→ **WHAT THE TASK ASKS**
Print nothing except the lines of the listing below from the line with "(366, 268) = (514, 120): green" to the line with "(550, 262) = (654, 189): green", each exactly as written, both ends included.

..............................

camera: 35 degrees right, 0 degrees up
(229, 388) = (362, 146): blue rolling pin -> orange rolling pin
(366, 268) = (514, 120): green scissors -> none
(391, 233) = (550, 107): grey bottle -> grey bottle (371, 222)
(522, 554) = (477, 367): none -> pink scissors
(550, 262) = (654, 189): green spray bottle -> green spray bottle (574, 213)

..............................

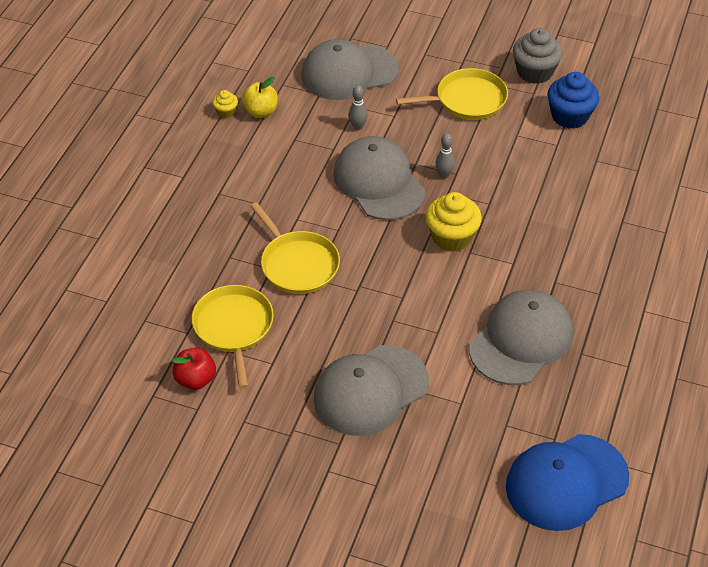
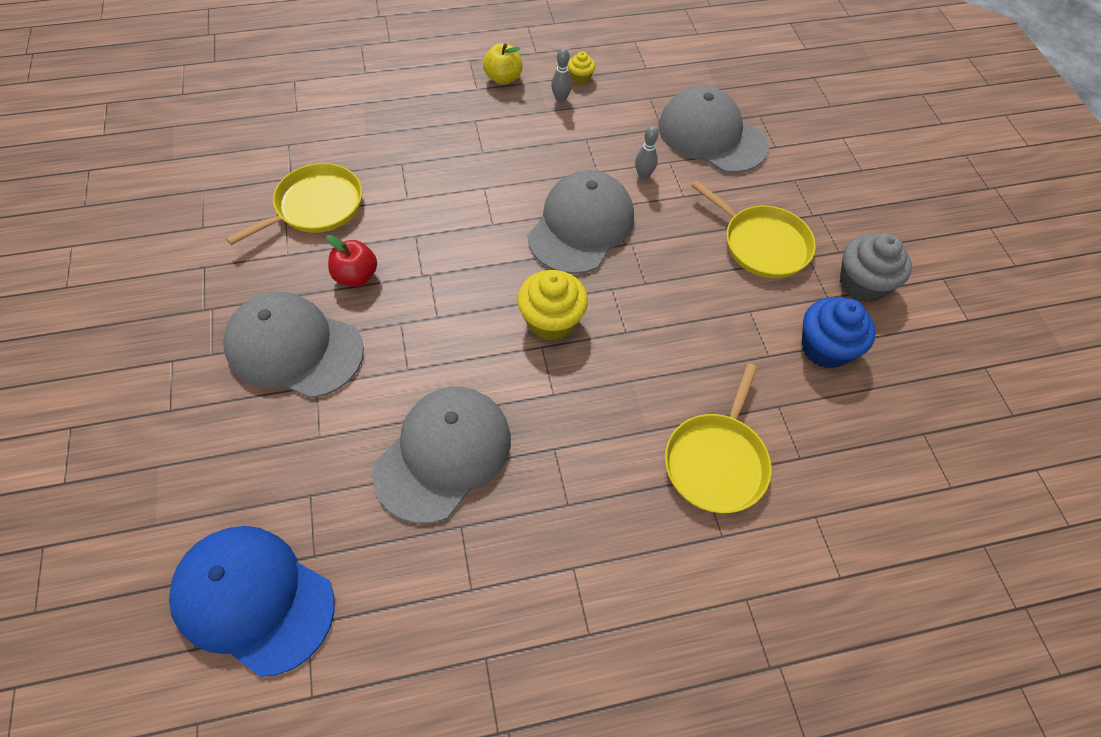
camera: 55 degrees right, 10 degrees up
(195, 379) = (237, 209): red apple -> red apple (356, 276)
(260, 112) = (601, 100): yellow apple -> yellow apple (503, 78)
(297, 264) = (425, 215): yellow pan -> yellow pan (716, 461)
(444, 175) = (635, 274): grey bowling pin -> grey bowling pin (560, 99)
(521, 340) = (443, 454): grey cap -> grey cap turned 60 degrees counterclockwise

..............................

→ **OUTPUT**
(366, 268) = (514, 120): green scissors -> none
(391, 233) = (550, 107): grey bottle -> grey bottle (371, 222)
(522, 554) = (477, 367): none -> pink scissors
(550, 262) = (654, 189): green spray bottle -> green spray bottle (574, 213)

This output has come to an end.